RECORDS FOR THIS TASK ->
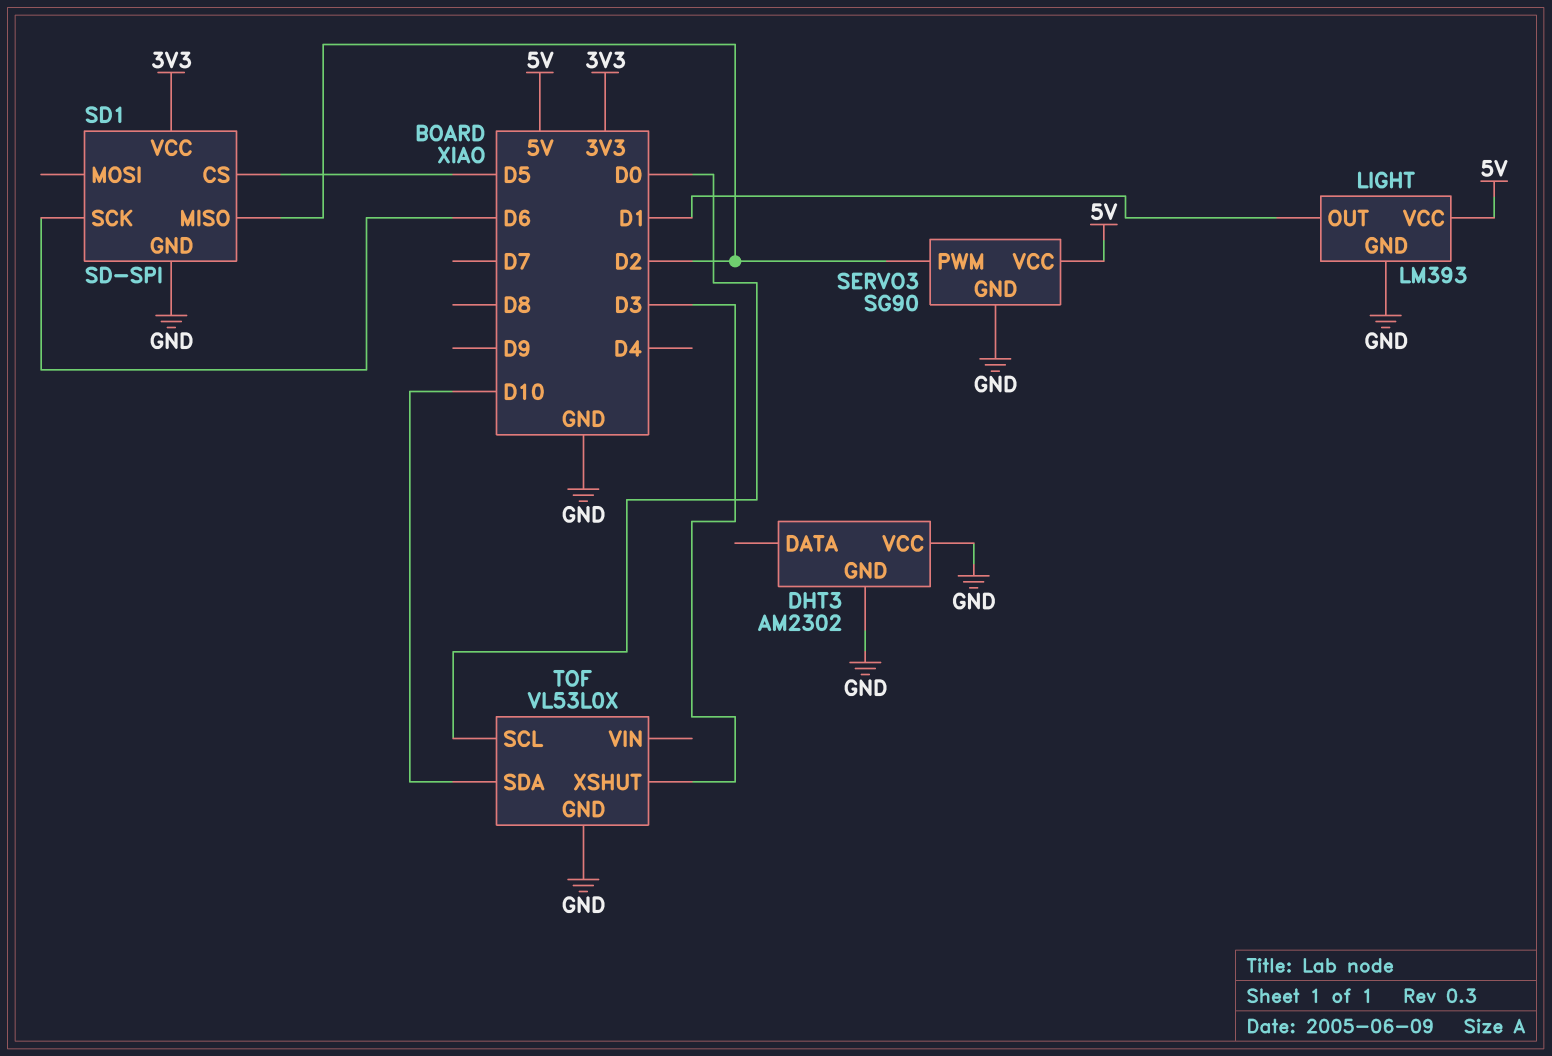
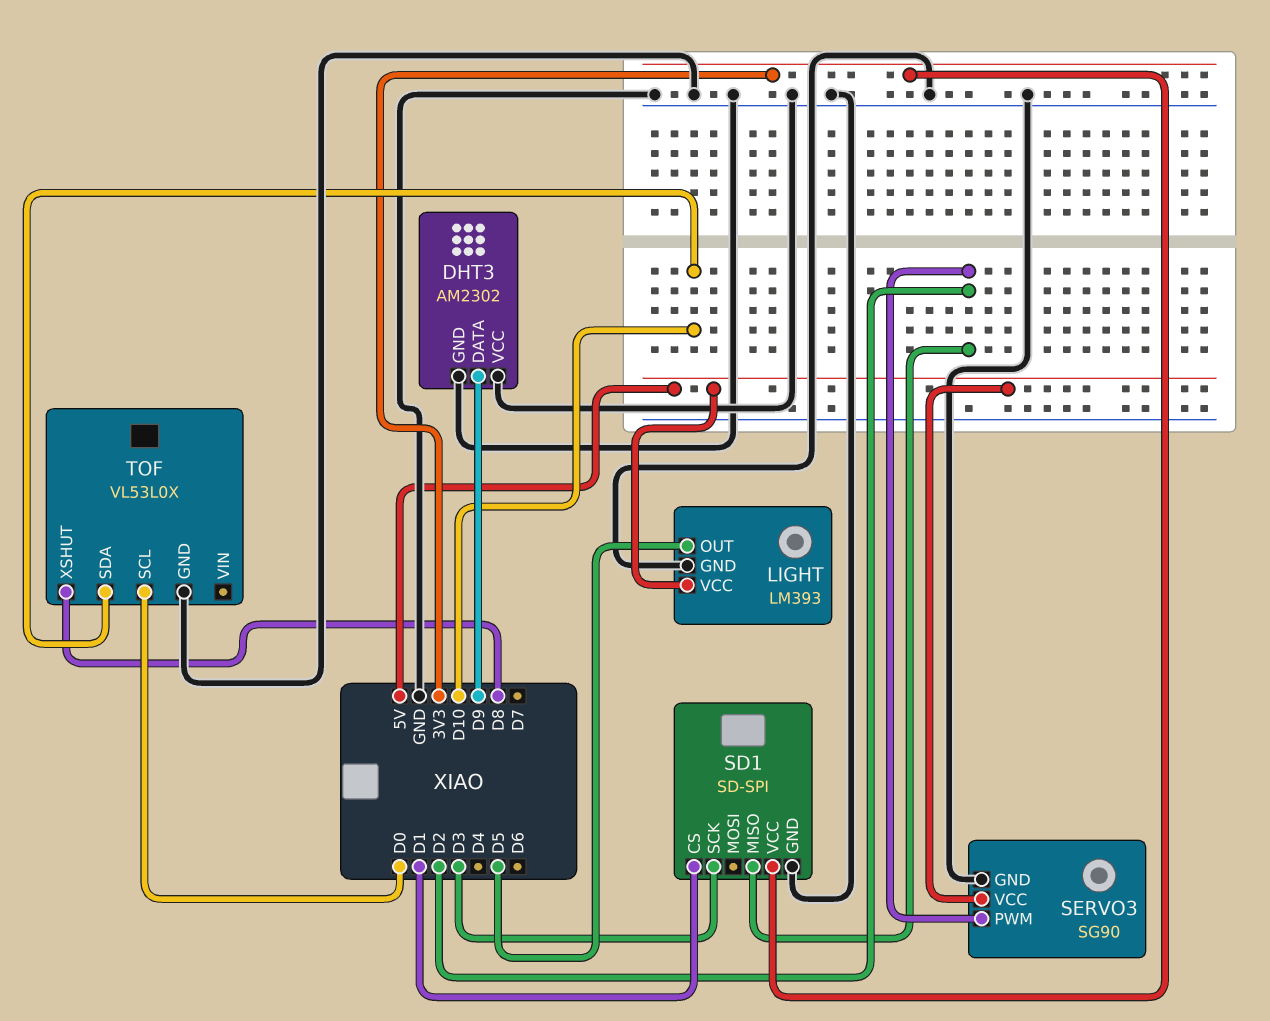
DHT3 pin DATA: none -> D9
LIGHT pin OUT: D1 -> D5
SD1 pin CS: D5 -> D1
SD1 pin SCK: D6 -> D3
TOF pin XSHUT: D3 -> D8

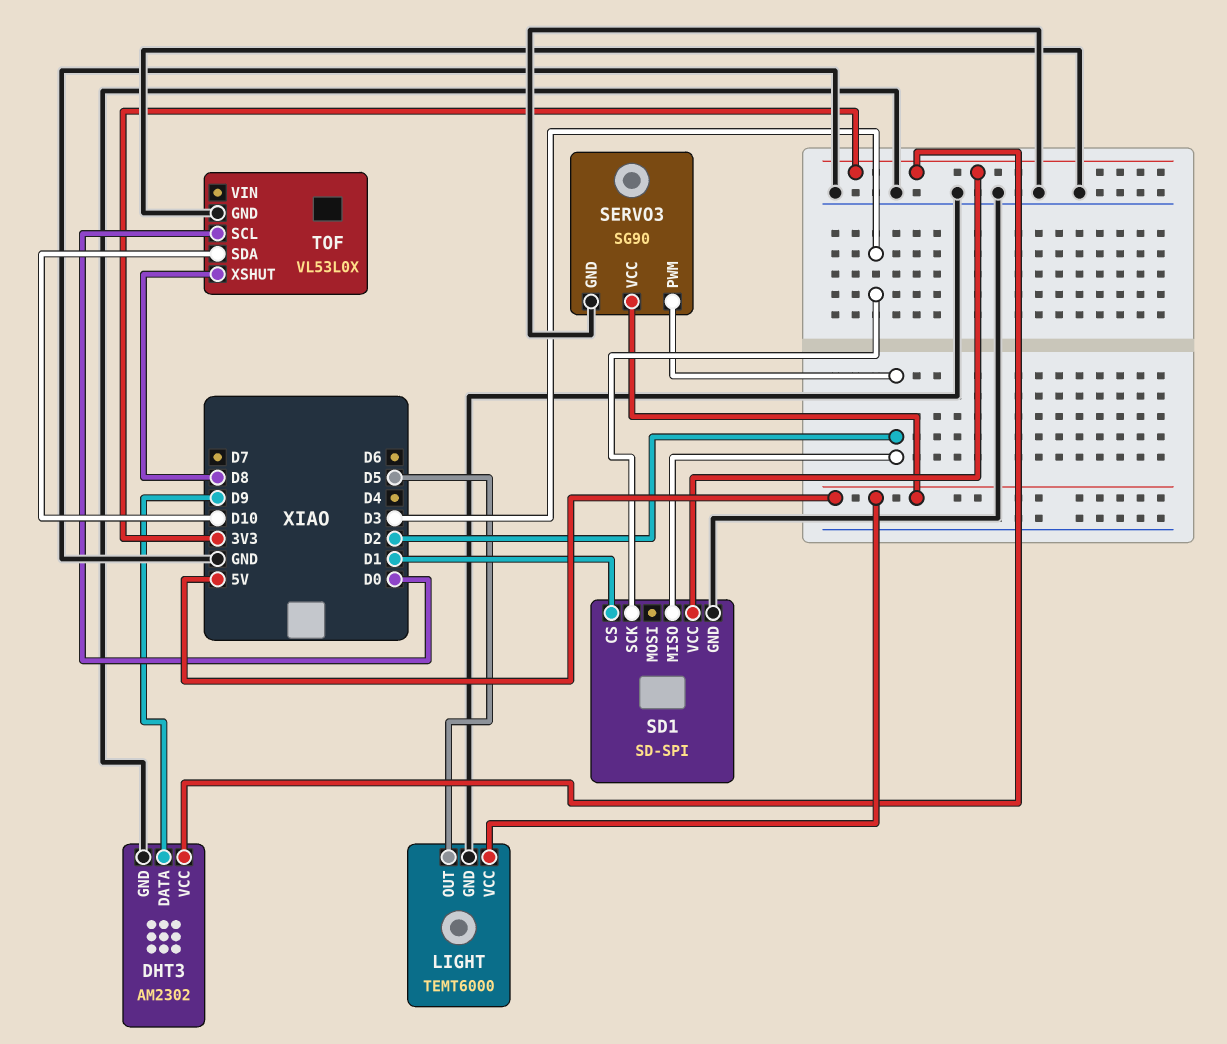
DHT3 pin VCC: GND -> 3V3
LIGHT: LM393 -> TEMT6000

EXERCISE AIM ->
Only the lines from the line that contains "SD1 pin SCK: D6 -> D3" through the end of the entries are to be written out, exactly and without pictures, both ends included.

EXERCISE ANSWER ->
SD1 pin SCK: D6 -> D3
TOF pin XSHUT: D3 -> D8

DHT3 pin VCC: GND -> 3V3
LIGHT: LM393 -> TEMT6000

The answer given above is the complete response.